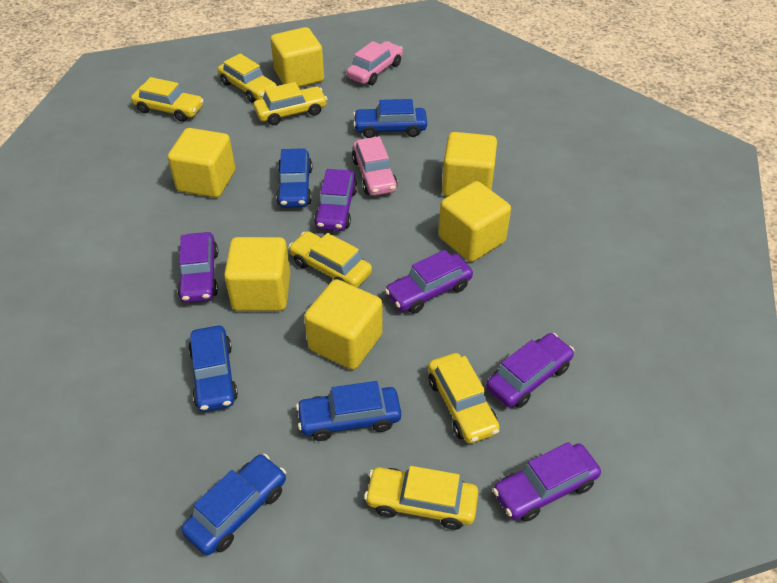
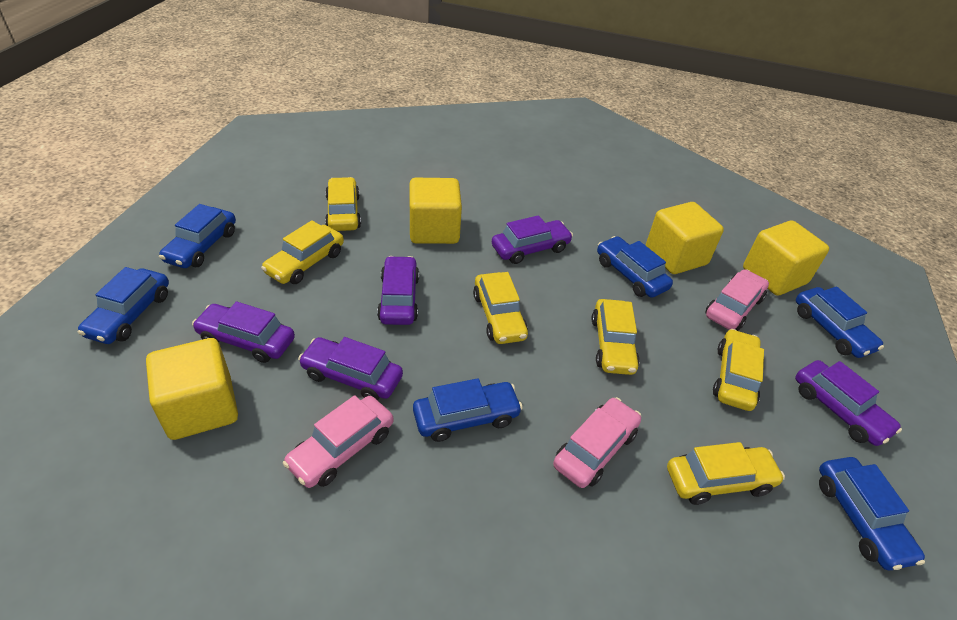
blue car: 5 -> 6
pink car: 2 -> 3
yellow cube: 6 -> 4

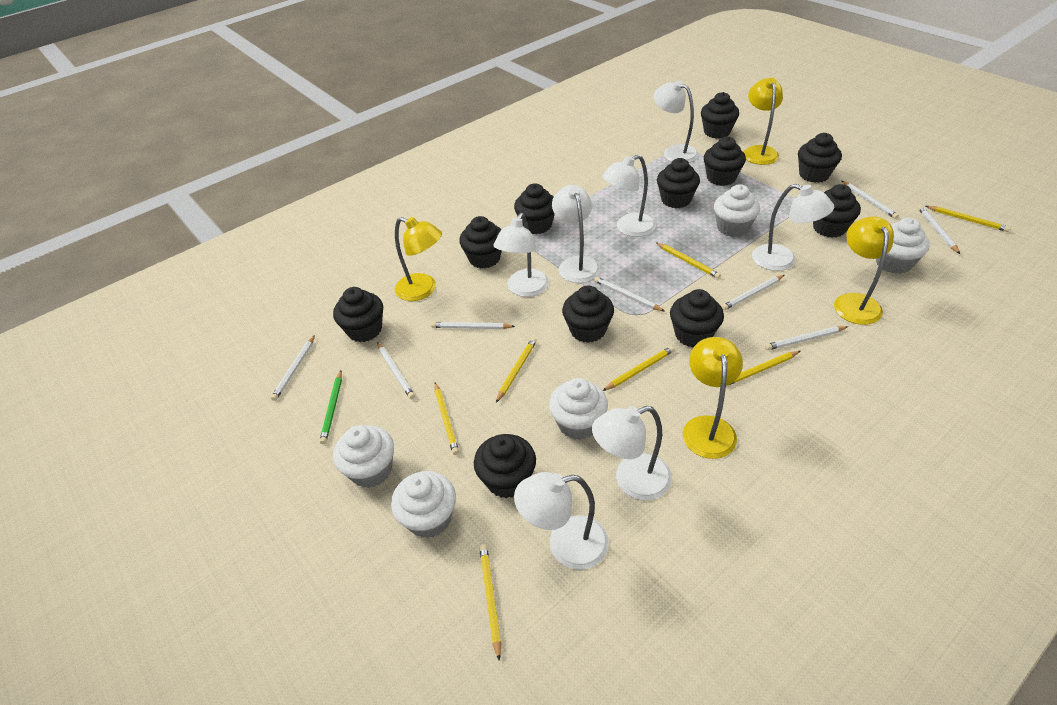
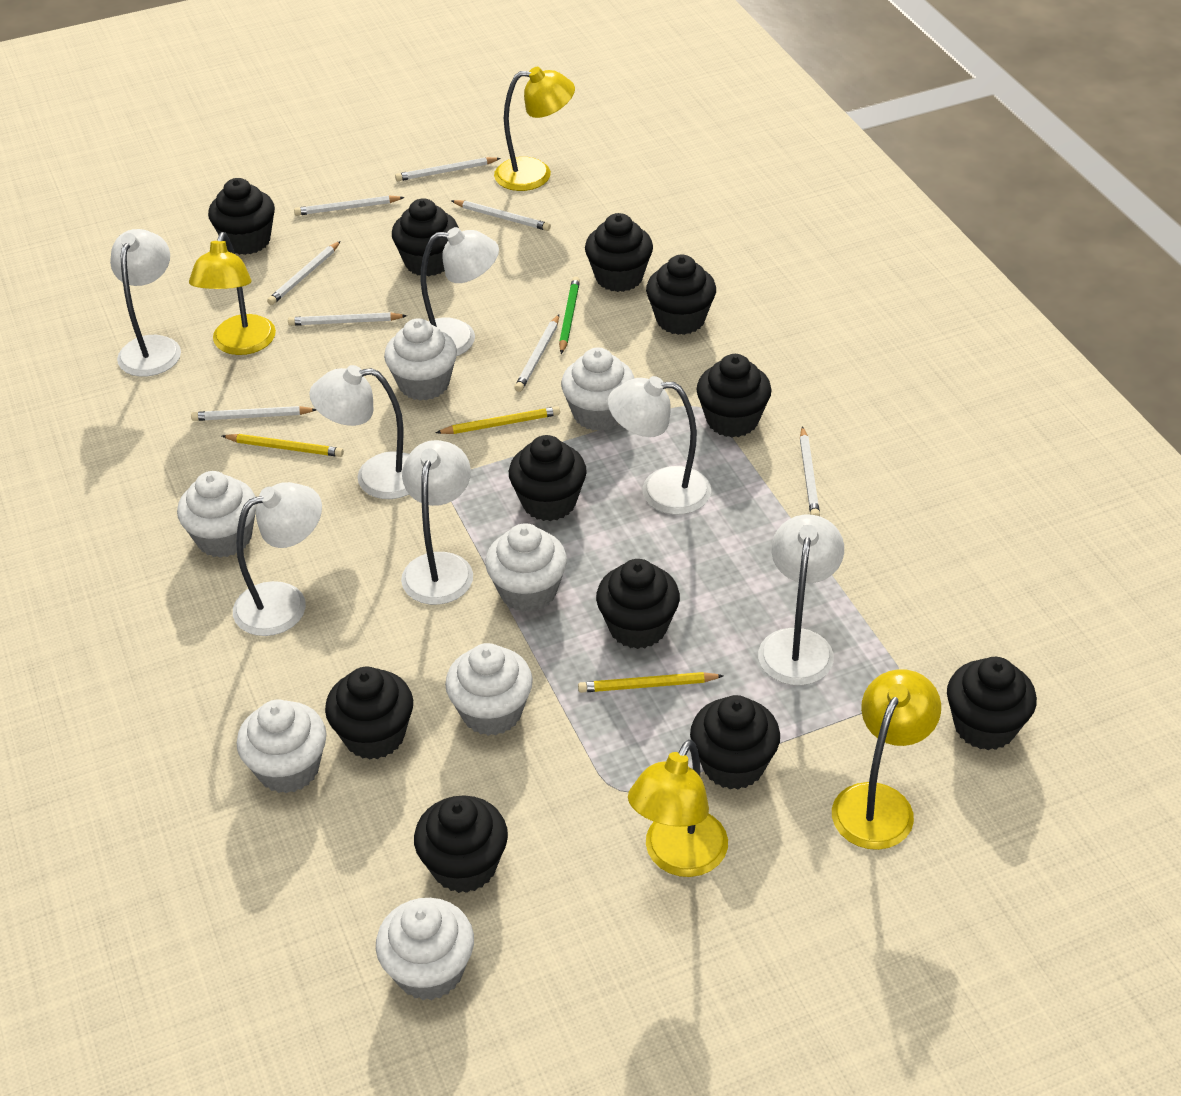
white cupcake: 5 -> 7
yellow pencil: 7 -> 3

--- --- ---

[INSTRUCTIONS TO FOLLOW]:
Retype the records above exactly. Leave the pictures out.

[OUTPUT BELOW]:
blue car: 5 -> 6
pink car: 2 -> 3
yellow cube: 6 -> 4

white cupcake: 5 -> 7
yellow pencil: 7 -> 3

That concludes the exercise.